Instructions for the task =>
Only one span of the material below is wanted. Output it exactly, from the line with "C10: none -> 22nF (+3V3, GND)" through the line with "R7: 4.7k (+3V3, ADC) -> 68k (+3V3, ADC)", without any pictures.

Excerpted data =>
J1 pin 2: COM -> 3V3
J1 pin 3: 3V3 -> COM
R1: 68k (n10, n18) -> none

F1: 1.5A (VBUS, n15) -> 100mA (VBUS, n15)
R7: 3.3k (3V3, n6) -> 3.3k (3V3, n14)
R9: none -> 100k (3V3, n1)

...

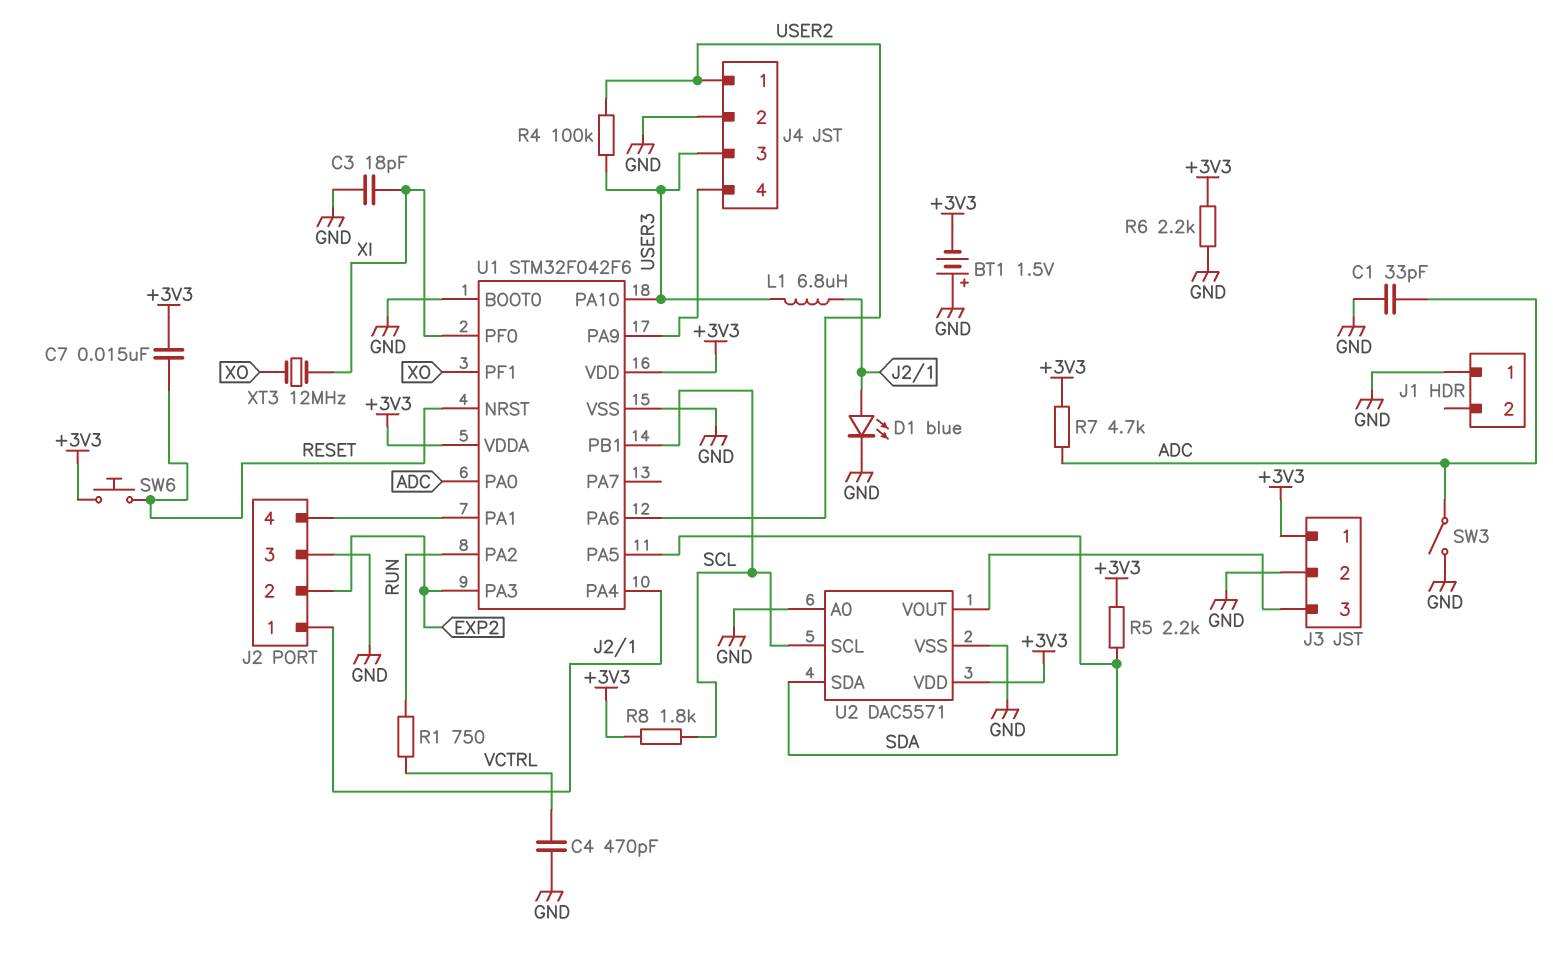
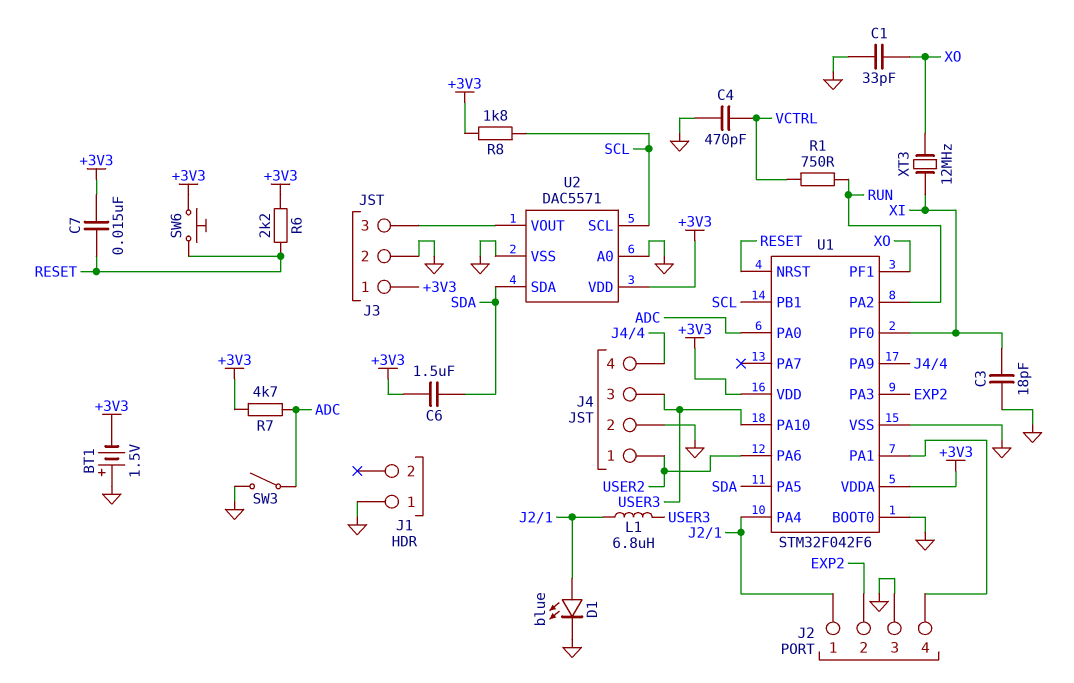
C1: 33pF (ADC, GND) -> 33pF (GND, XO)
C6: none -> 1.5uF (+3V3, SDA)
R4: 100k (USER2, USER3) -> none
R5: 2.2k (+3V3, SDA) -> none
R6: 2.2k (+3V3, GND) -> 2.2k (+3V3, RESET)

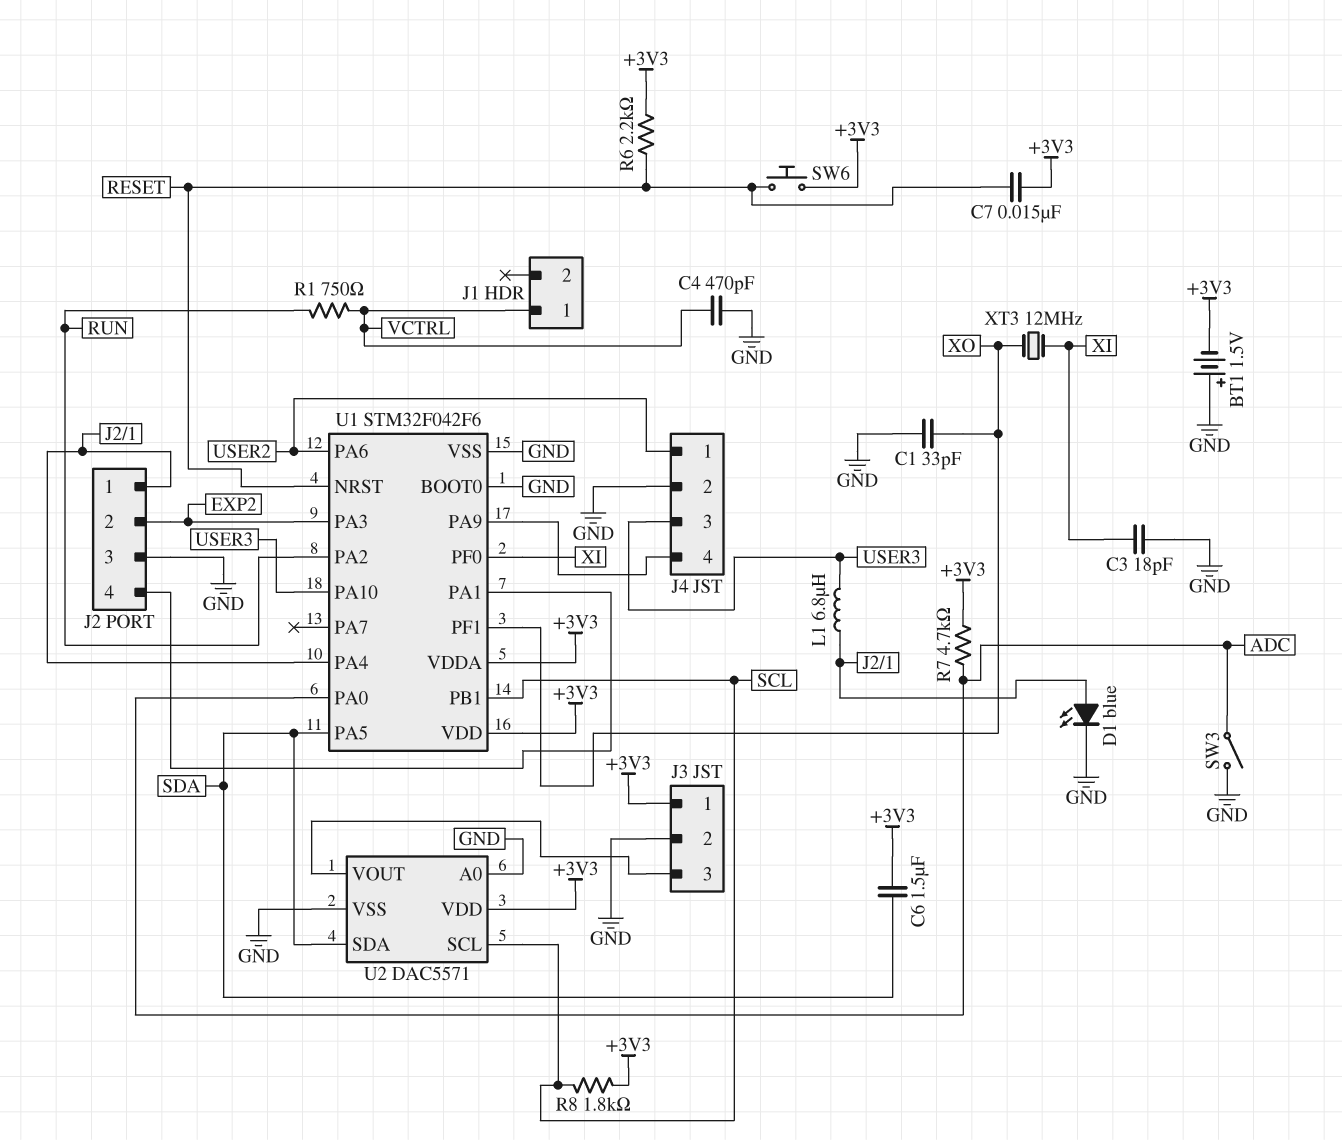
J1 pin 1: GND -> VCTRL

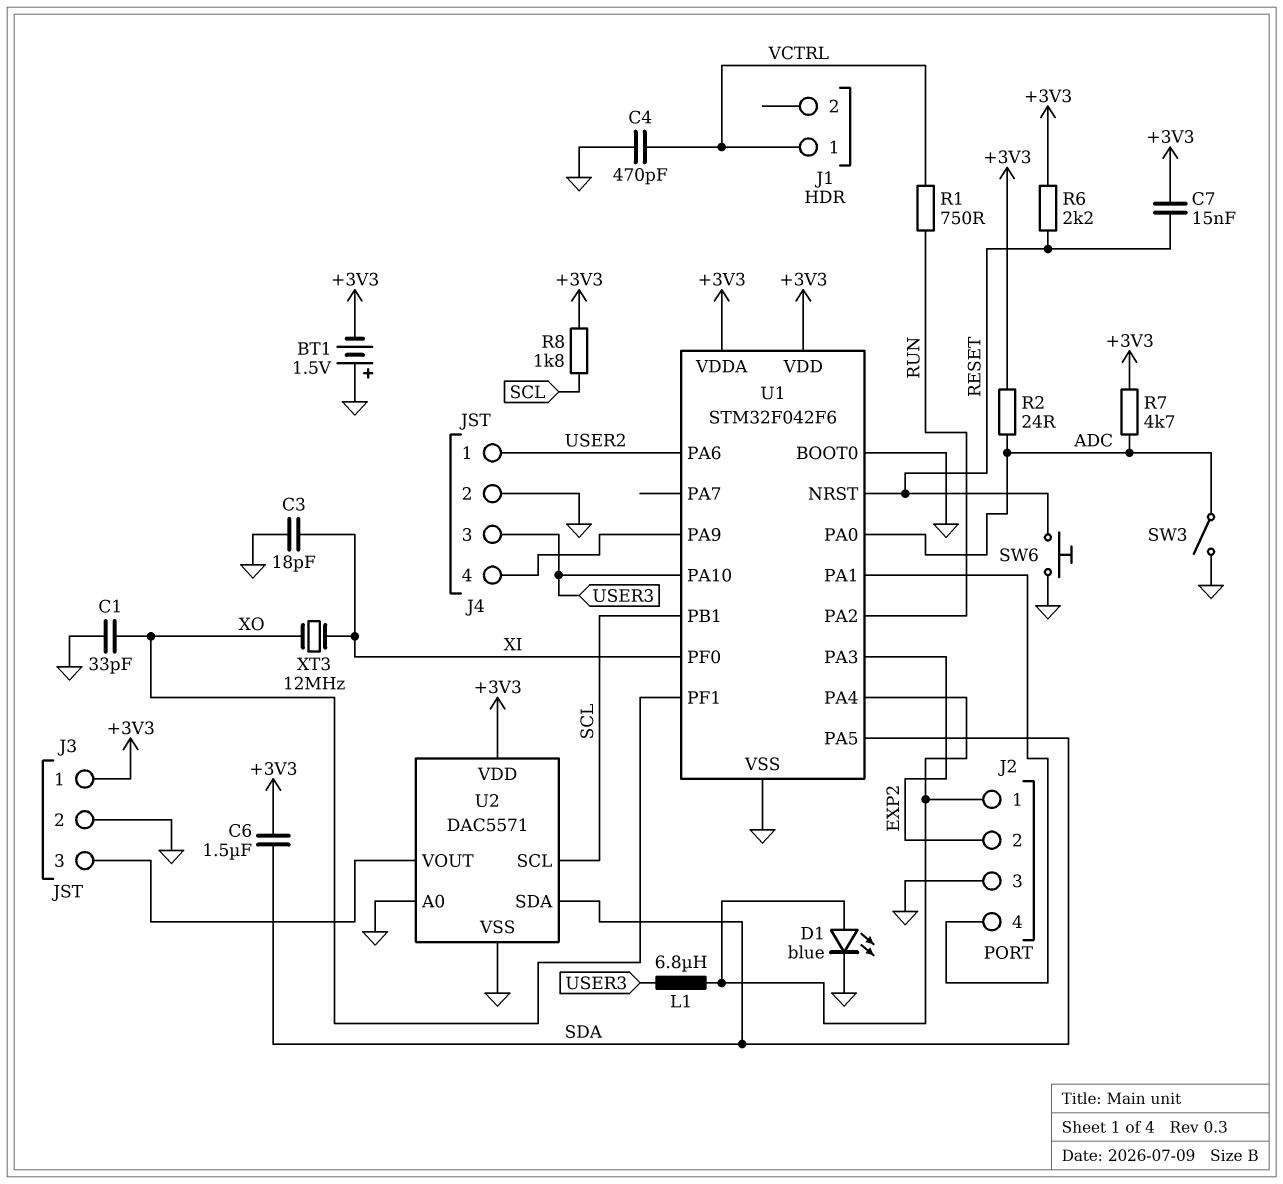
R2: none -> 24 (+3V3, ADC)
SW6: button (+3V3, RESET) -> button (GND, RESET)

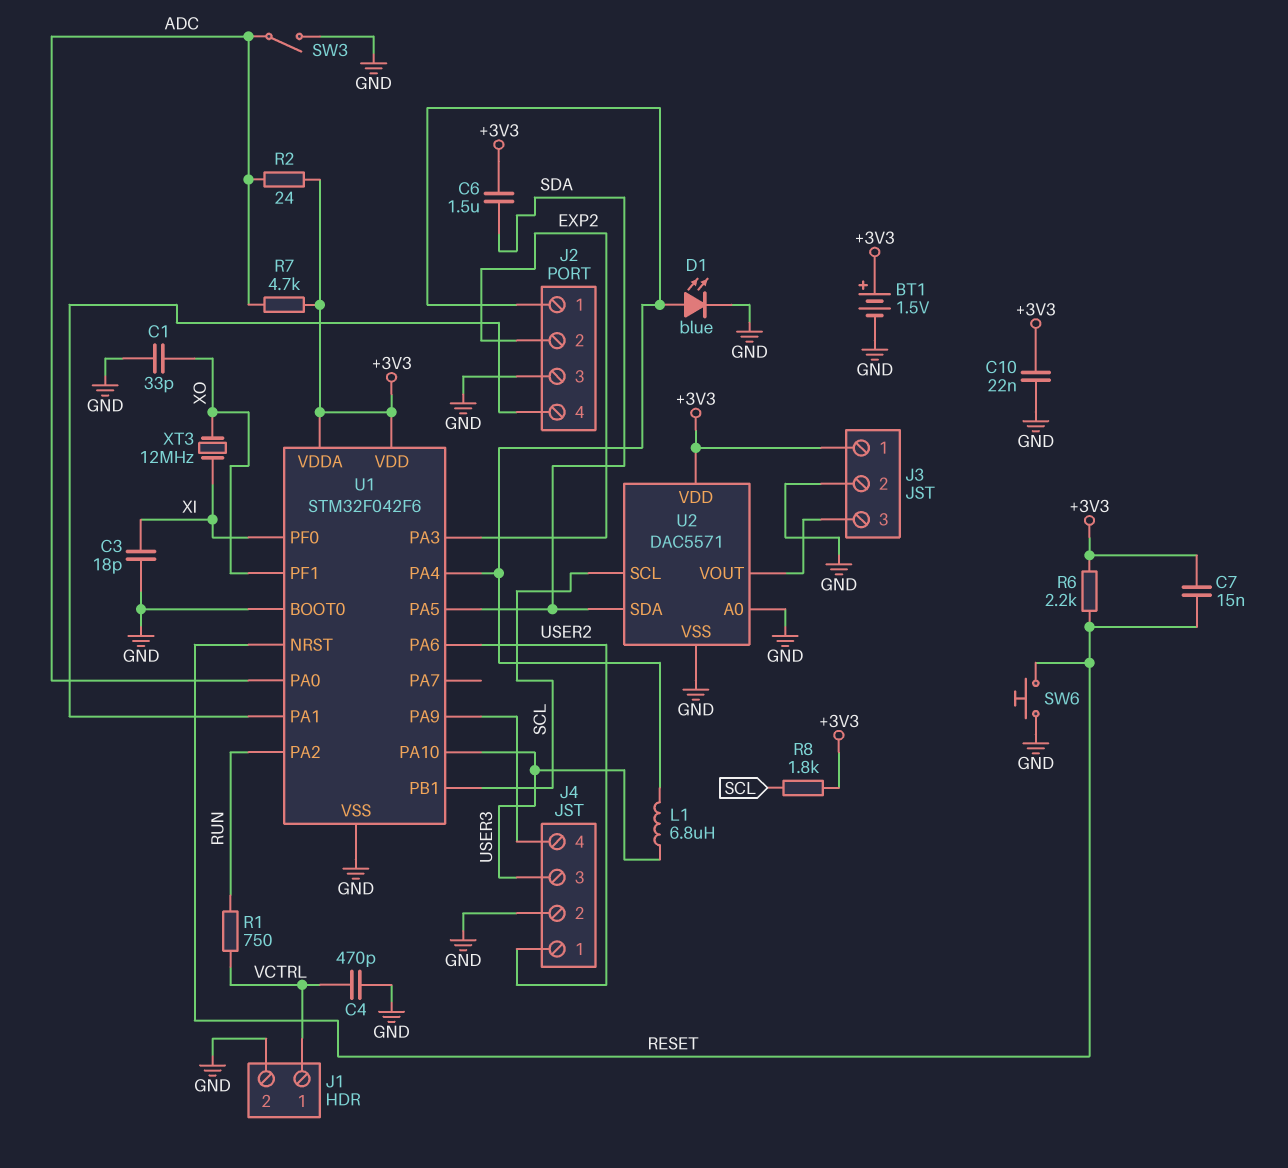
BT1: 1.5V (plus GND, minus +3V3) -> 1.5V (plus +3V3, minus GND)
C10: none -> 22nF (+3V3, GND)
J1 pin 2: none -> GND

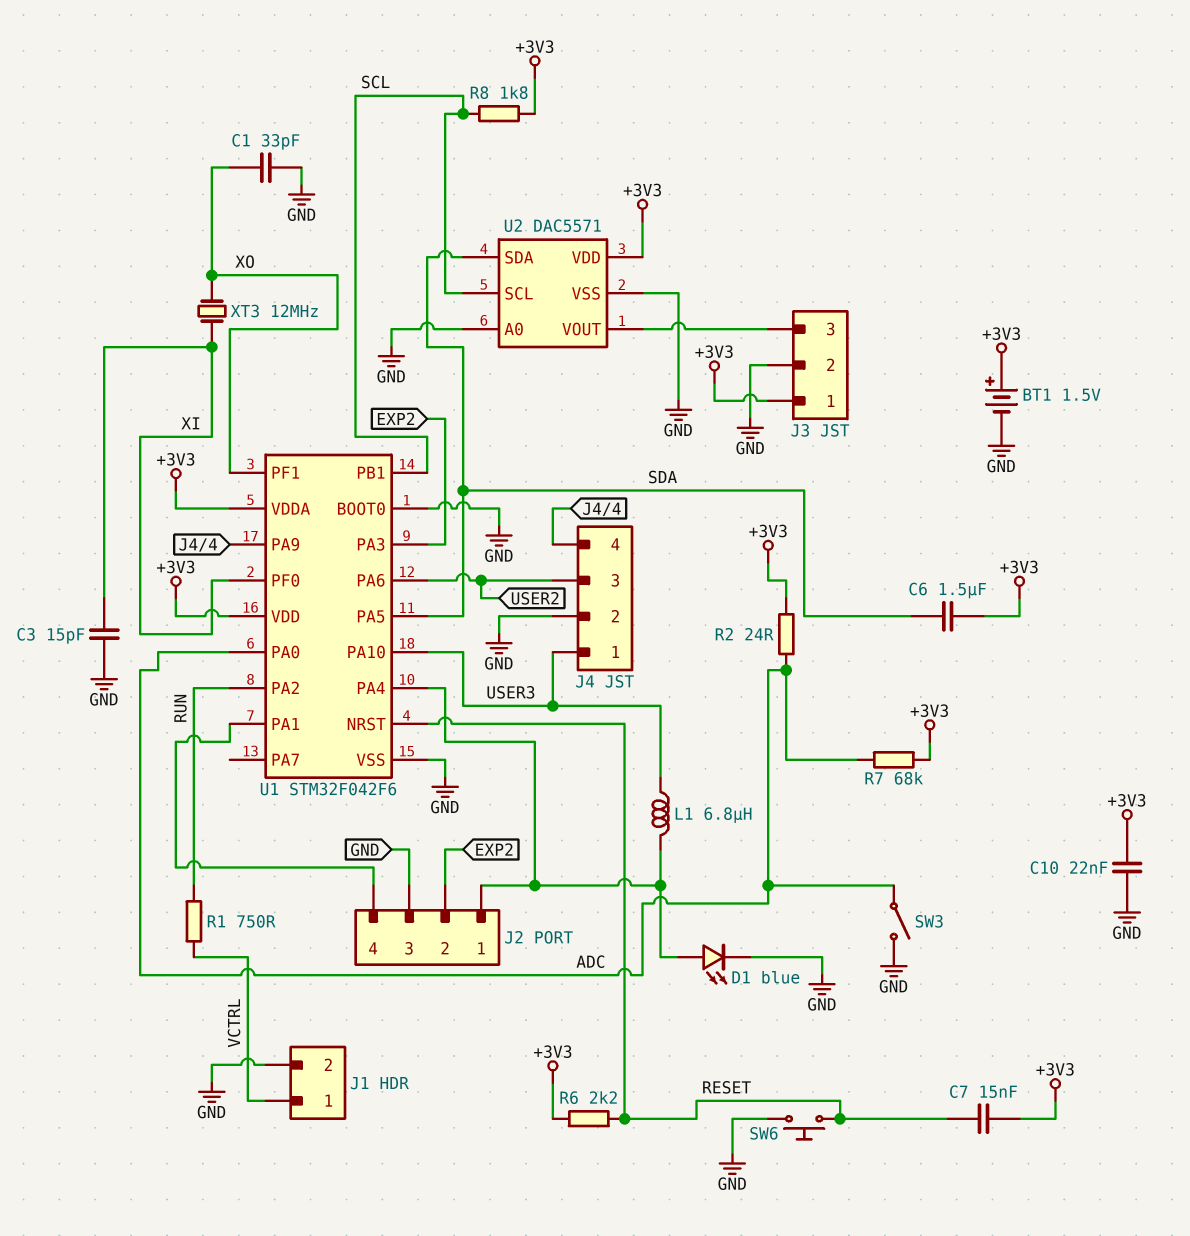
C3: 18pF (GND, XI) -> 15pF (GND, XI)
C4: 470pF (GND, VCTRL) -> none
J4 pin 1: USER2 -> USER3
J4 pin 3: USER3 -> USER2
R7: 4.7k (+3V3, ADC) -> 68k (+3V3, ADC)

Completed exercise =>
C10: none -> 22nF (+3V3, GND)
J1 pin 2: none -> GND

C3: 18pF (GND, XI) -> 15pF (GND, XI)
C4: 470pF (GND, VCTRL) -> none
J4 pin 1: USER2 -> USER3
J4 pin 3: USER3 -> USER2
R7: 4.7k (+3V3, ADC) -> 68k (+3V3, ADC)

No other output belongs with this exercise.